§ RECORD EXCERPTS:
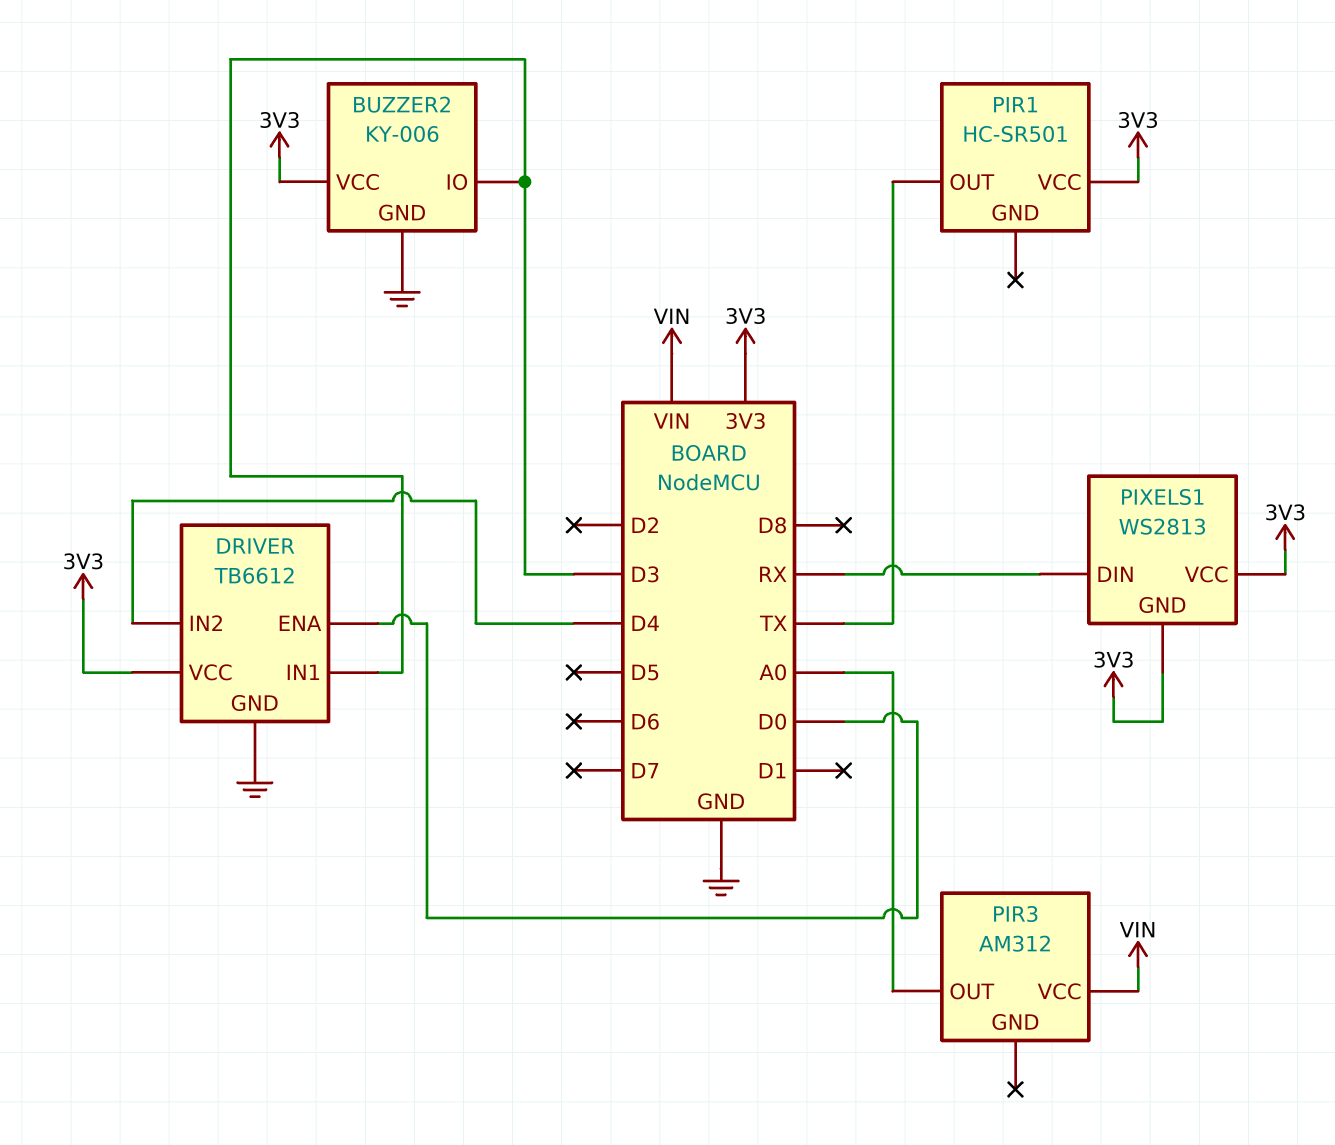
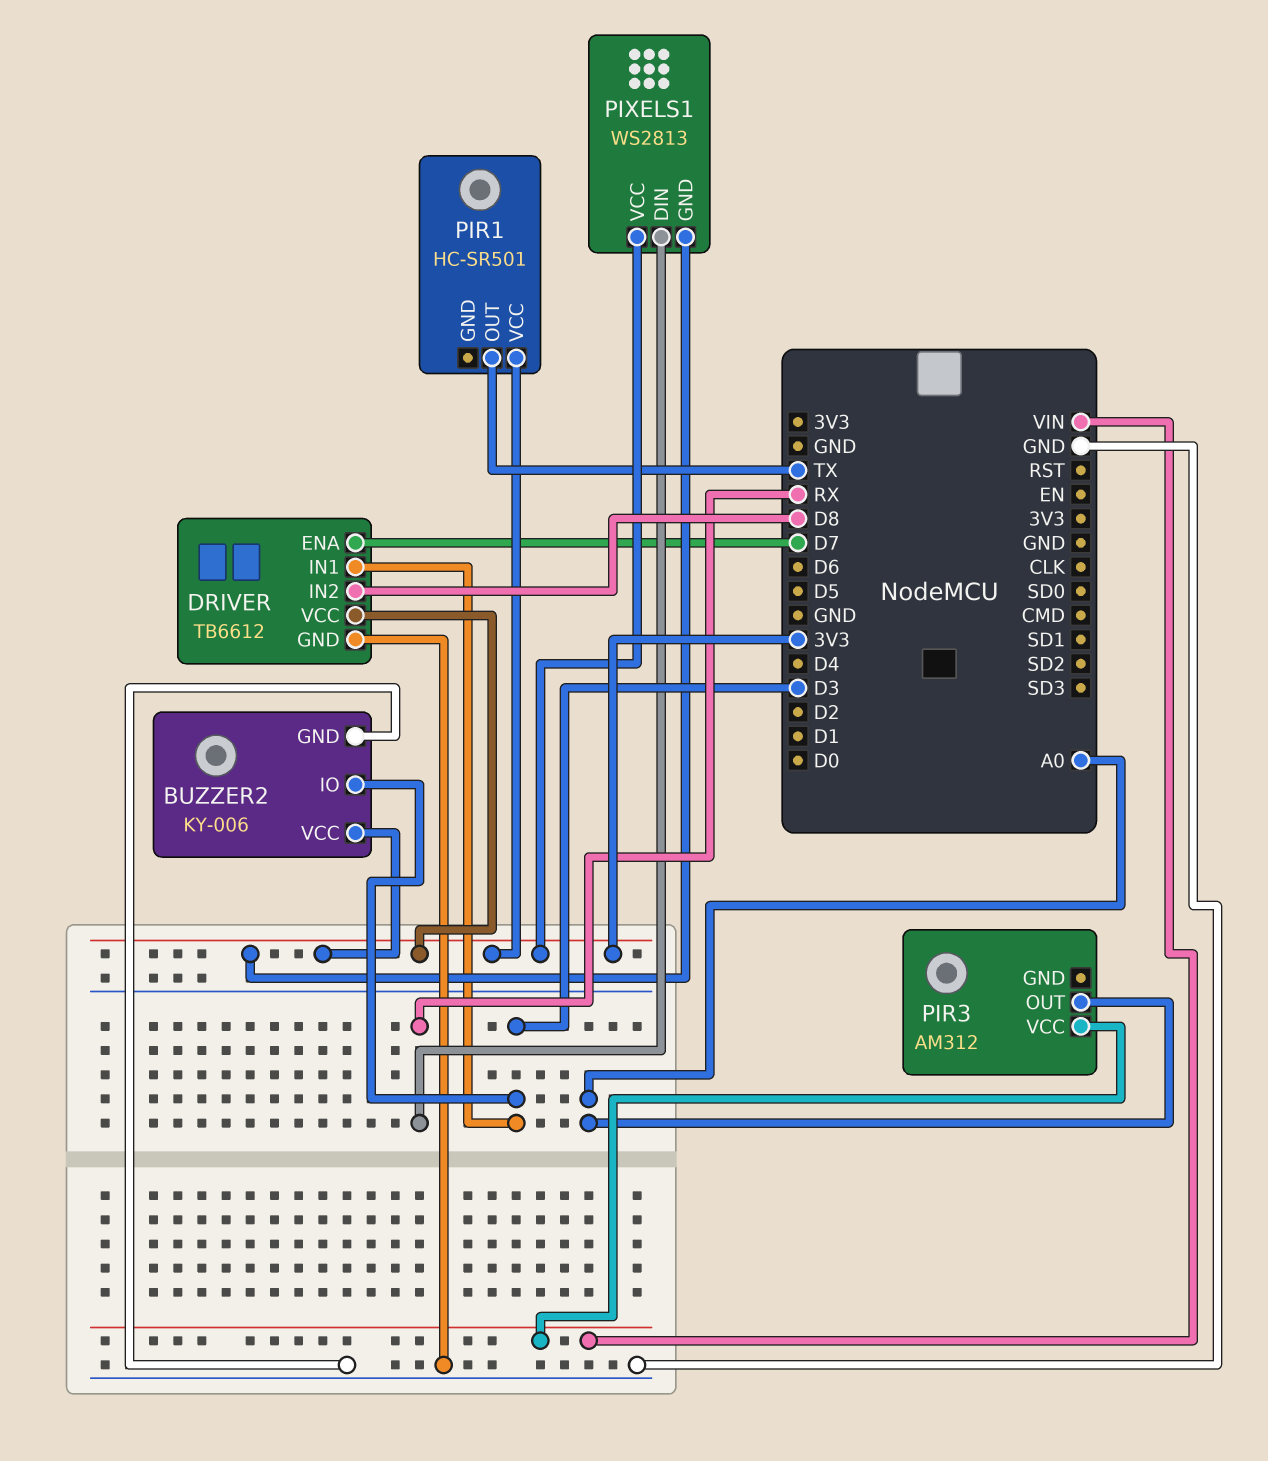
DRIVER pin ENA: D0 -> D7
DRIVER pin IN2: D4 -> D8

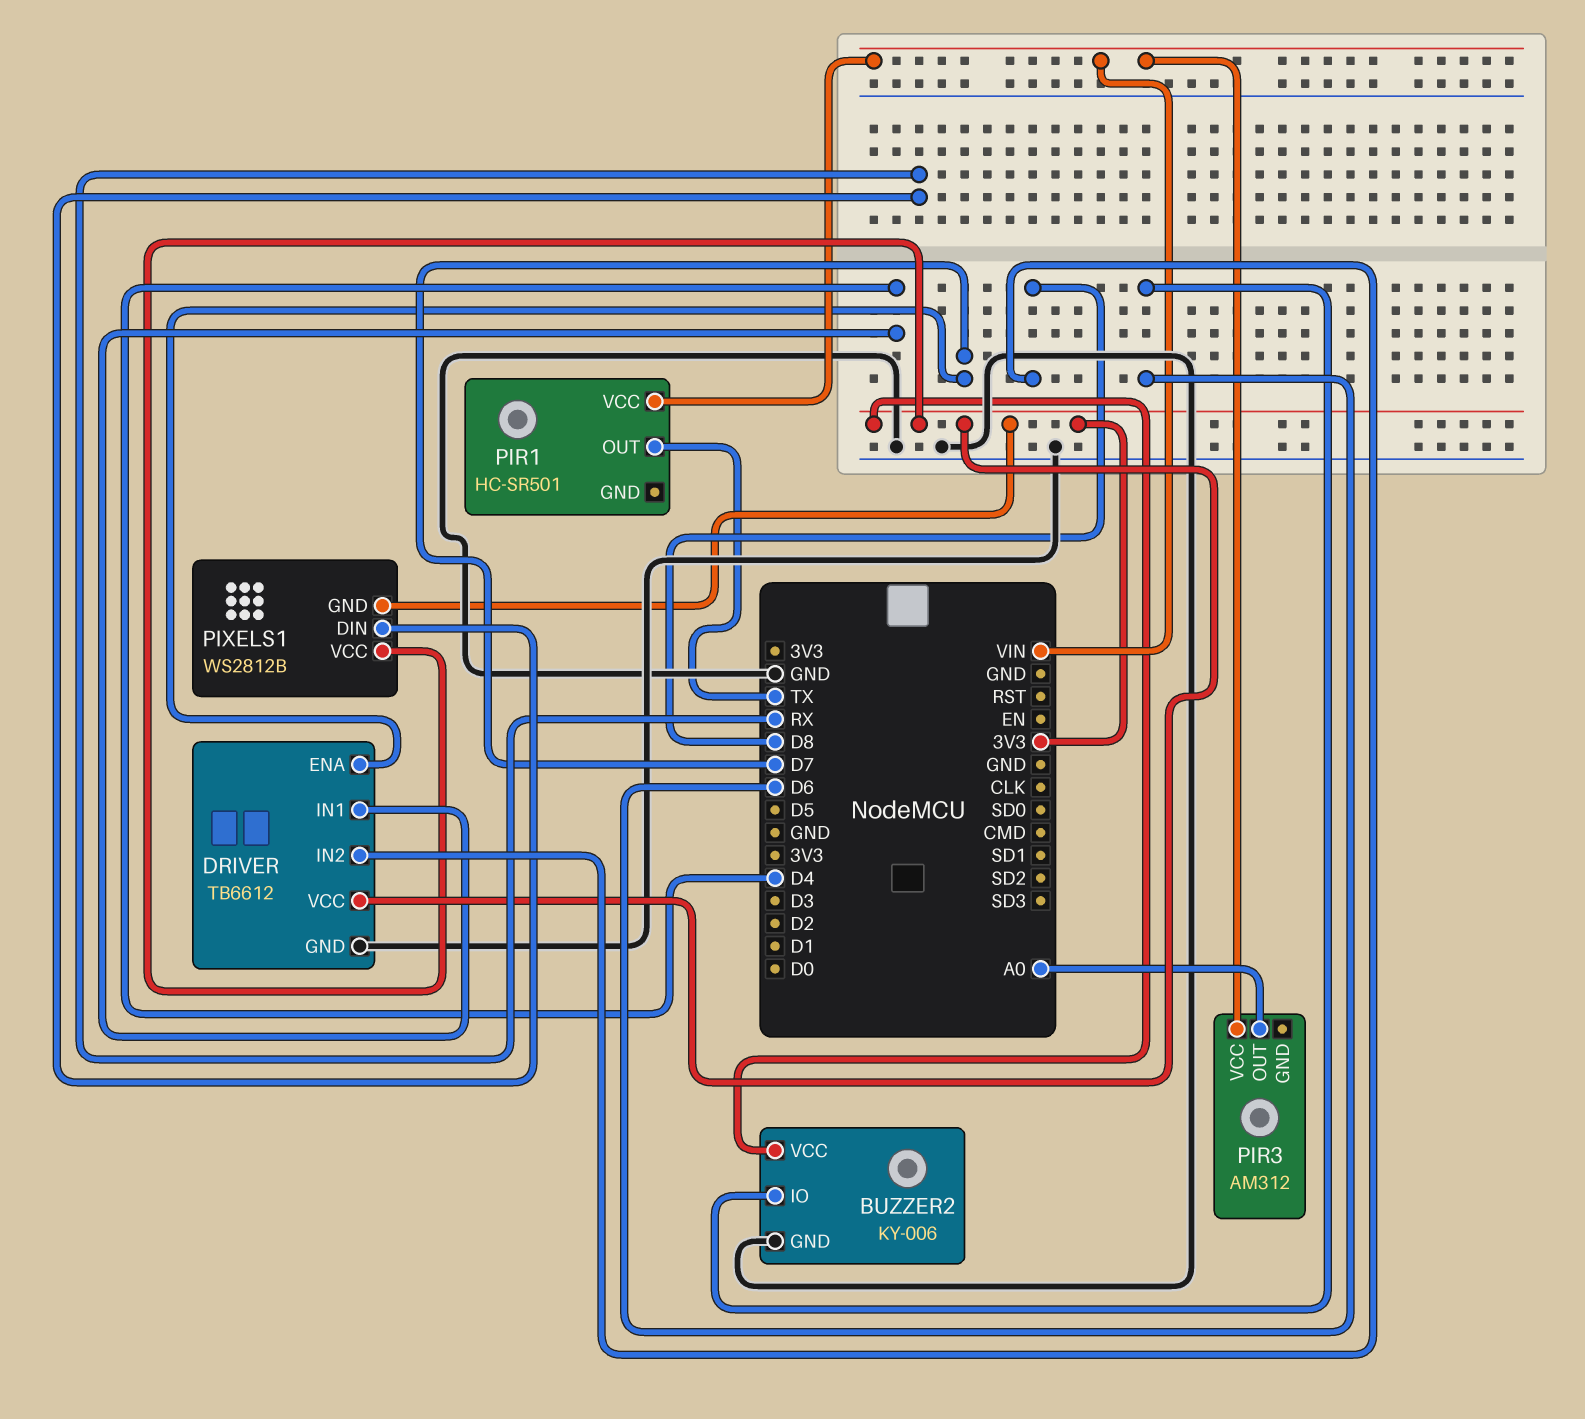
BUZZER2 pin IO: D3 -> D6
DRIVER pin IN1: D3 -> D4
PIR1 pin VCC: 3V3 -> VIN
PIXELS1: WS2813 -> WS2812B

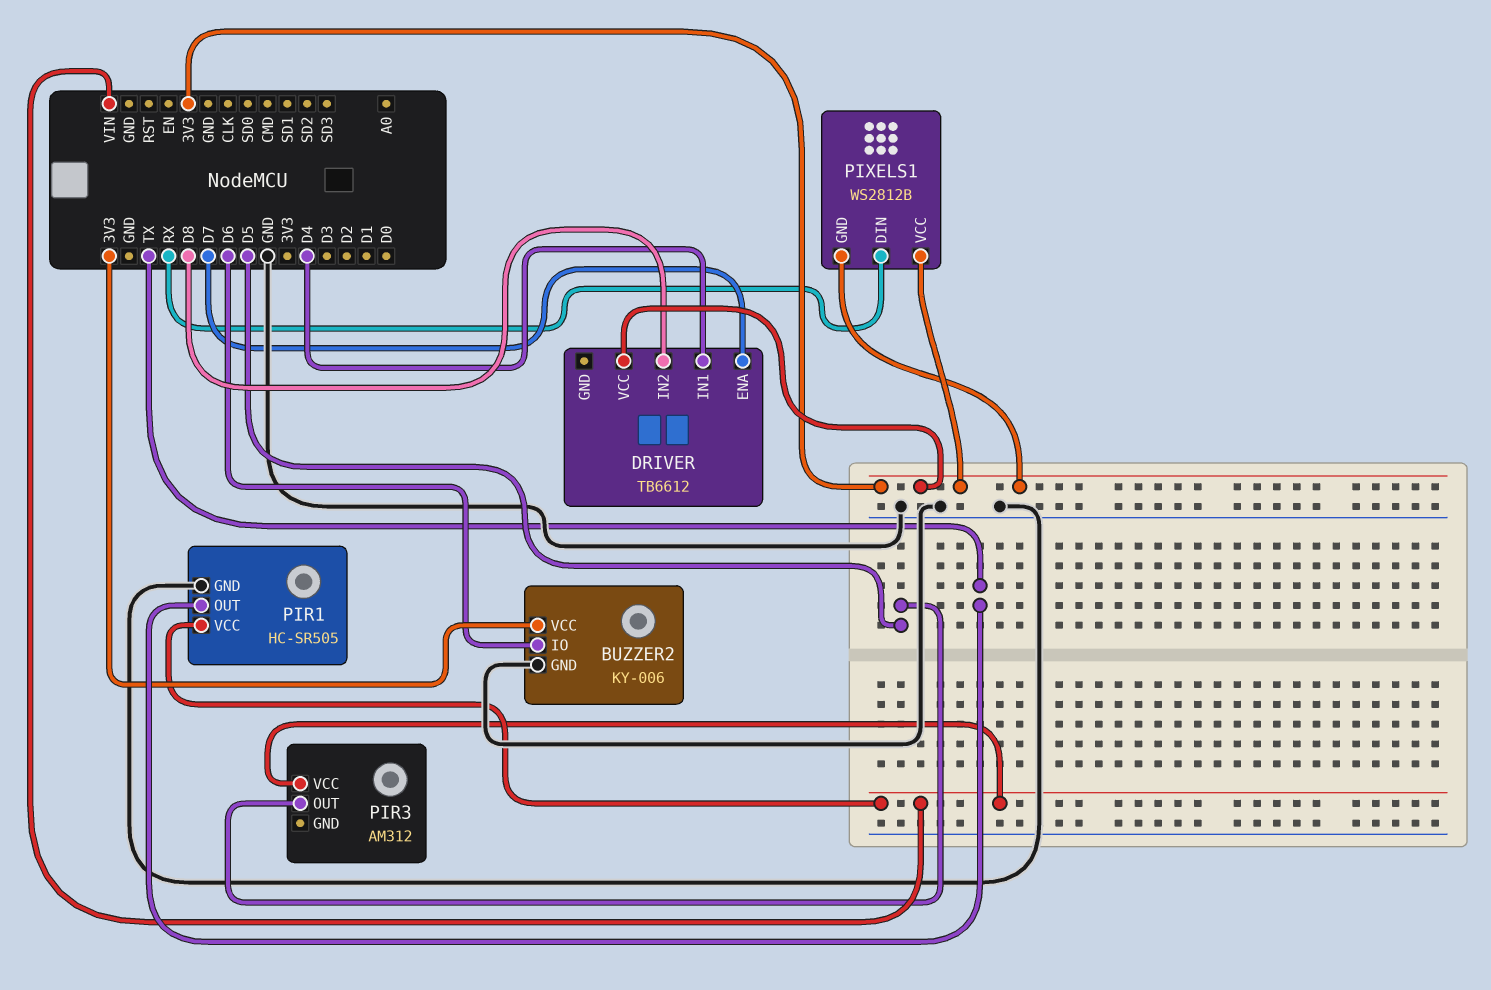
DRIVER pin GND: GND -> none
PIR1: HC-SR501 -> HC-SR505
PIR1 pin GND: none -> GND
PIR3 pin OUT: A0 -> D5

§ TASK STATEMENT:
Show a copy of each line from the data that includes the word "DRIVER".

§ WRITTEN ANSWER:
DRIVER pin ENA: D0 -> D7
DRIVER pin IN2: D4 -> D8
DRIVER pin IN1: D3 -> D4
DRIVER pin GND: GND -> none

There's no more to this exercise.